Records from a data source:
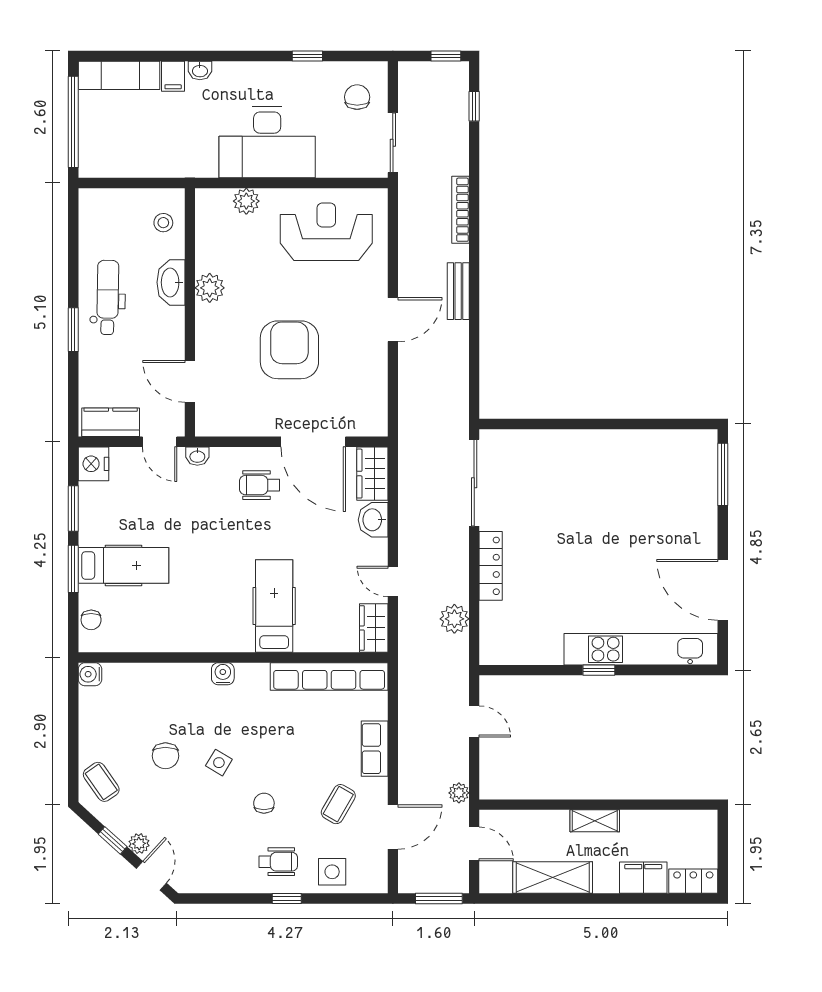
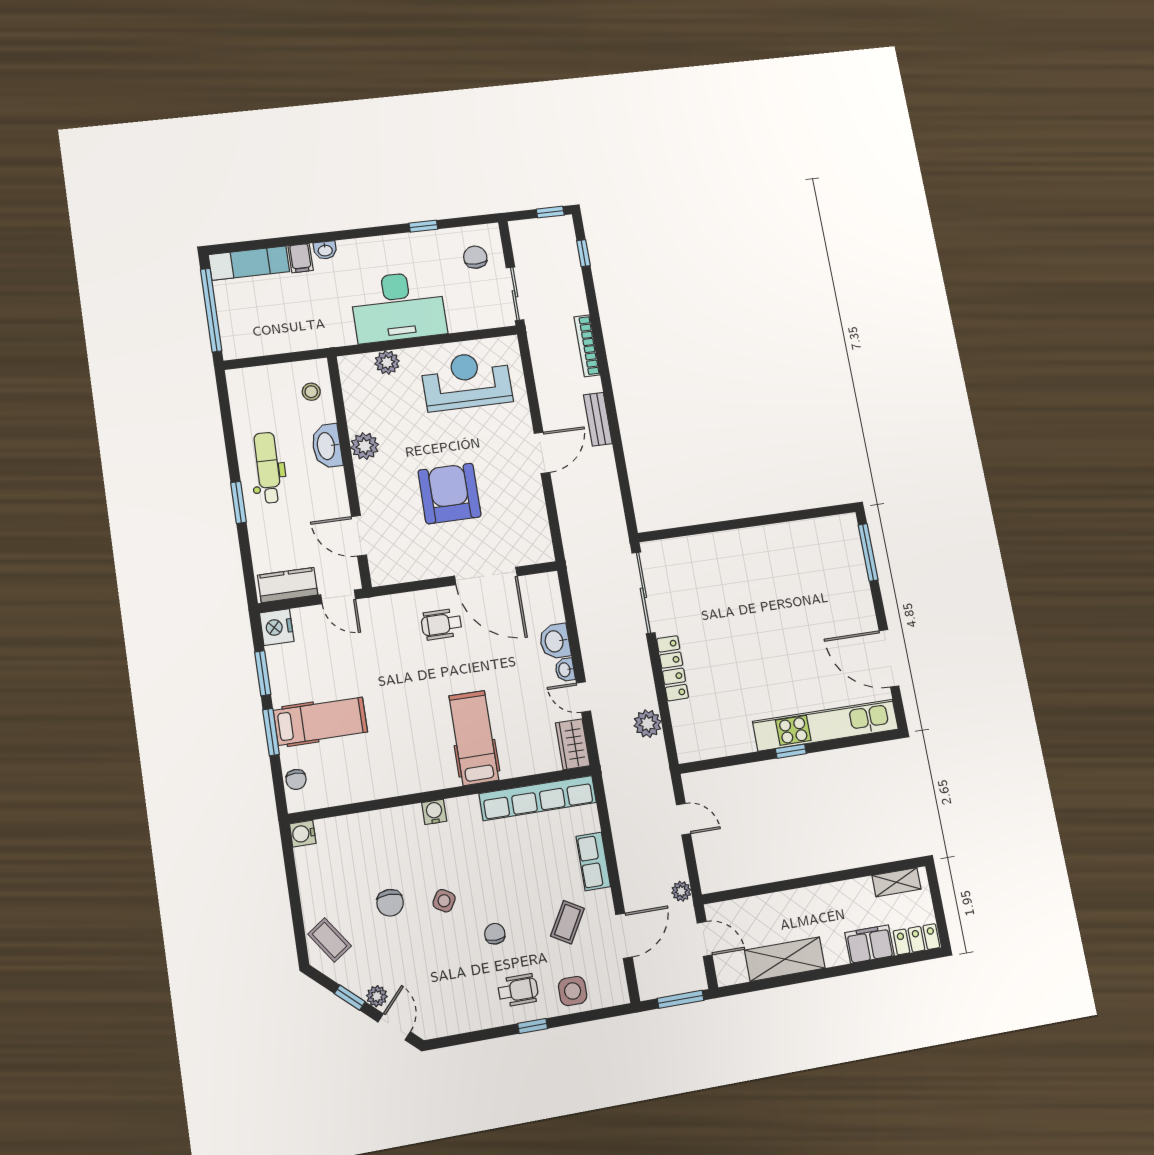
washbasin: (197, 456) -> (565, 670), moved, turned 90
wardrobe: (372, 474) -> (547, 598), removed
shelving: (595, 821) -> (896, 882), moved

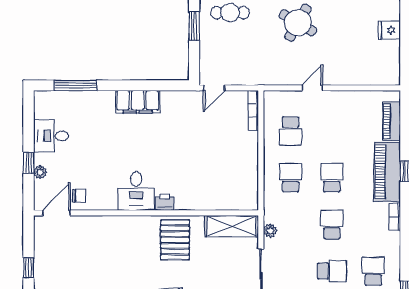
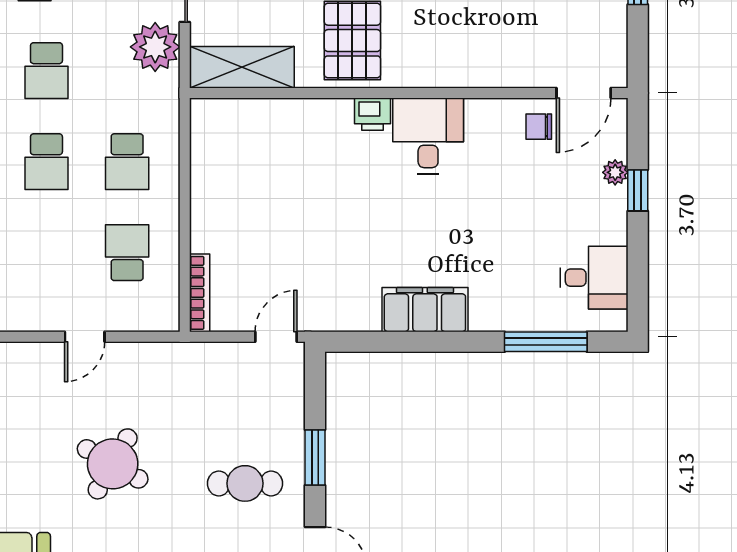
desk: (51, 136) -> (594, 278), moved
plant: (270, 231) -> (155, 47), width x1.87, depth x1.87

:: Prompt ::
Give back the data exactly. Skip any images.

:: Response box ::
washbasin: (197, 456) -> (565, 670), moved, turned 90
wardrobe: (372, 474) -> (547, 598), removed
shelving: (595, 821) -> (896, 882), moved

desk: (51, 136) -> (594, 278), moved
plant: (270, 231) -> (155, 47), width x1.87, depth x1.87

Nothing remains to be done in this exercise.